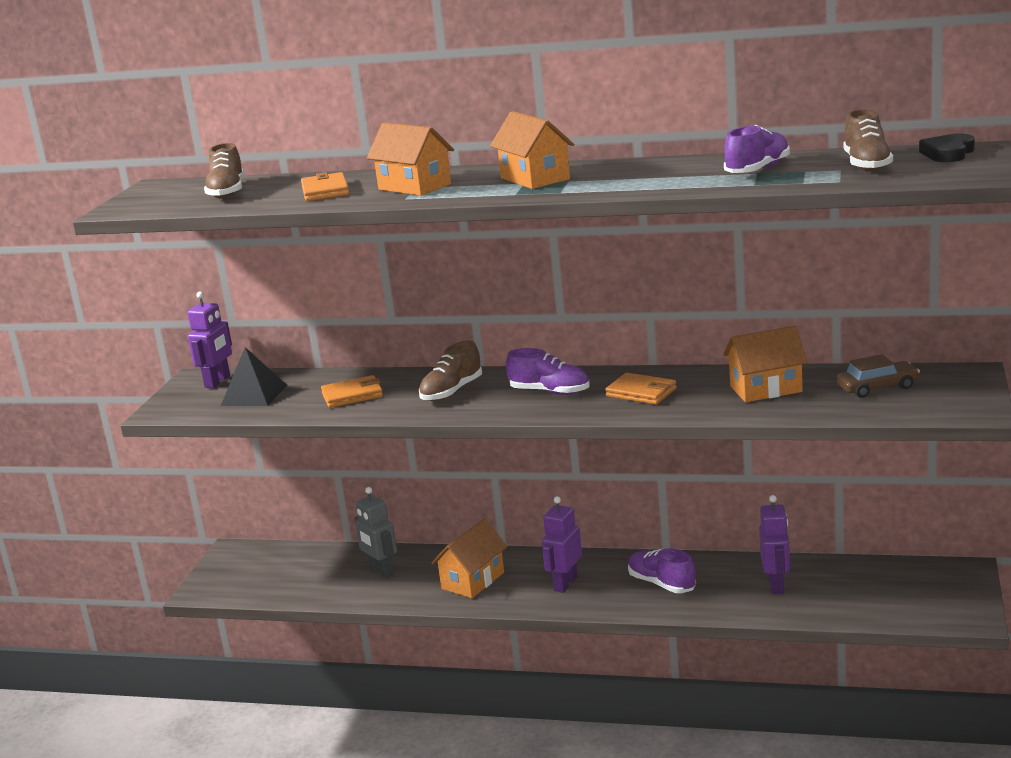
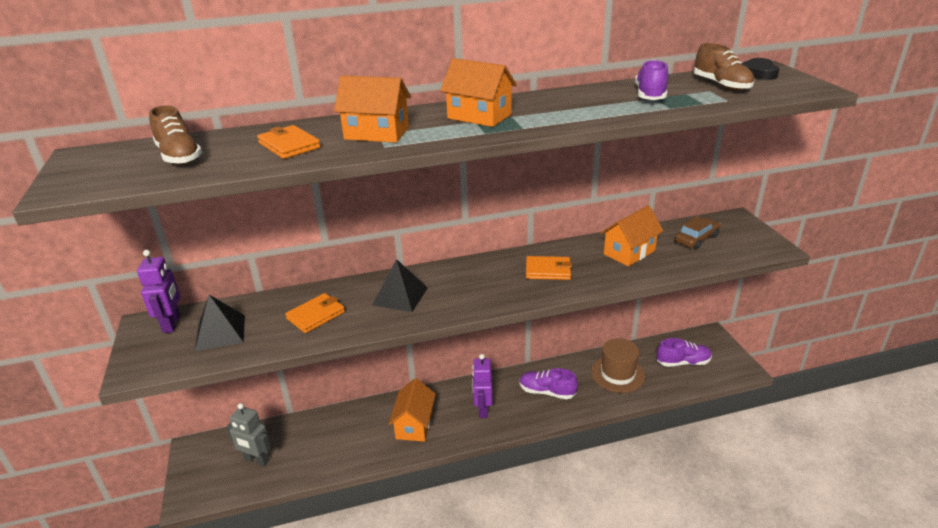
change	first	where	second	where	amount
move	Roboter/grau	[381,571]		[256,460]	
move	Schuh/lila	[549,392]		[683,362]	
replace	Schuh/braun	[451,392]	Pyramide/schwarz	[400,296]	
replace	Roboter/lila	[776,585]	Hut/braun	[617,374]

### [Required action]
Give back every record precisely as it stands, without the images.

### [Task answer]
change	first	where	second	where	amount
move	Roboter/grau	[381,571]		[256,460]	
move	Schuh/lila	[549,392]		[683,362]	
replace	Schuh/braun	[451,392]	Pyramide/schwarz	[400,296]	
replace	Roboter/lila	[776,585]	Hut/braun	[617,374]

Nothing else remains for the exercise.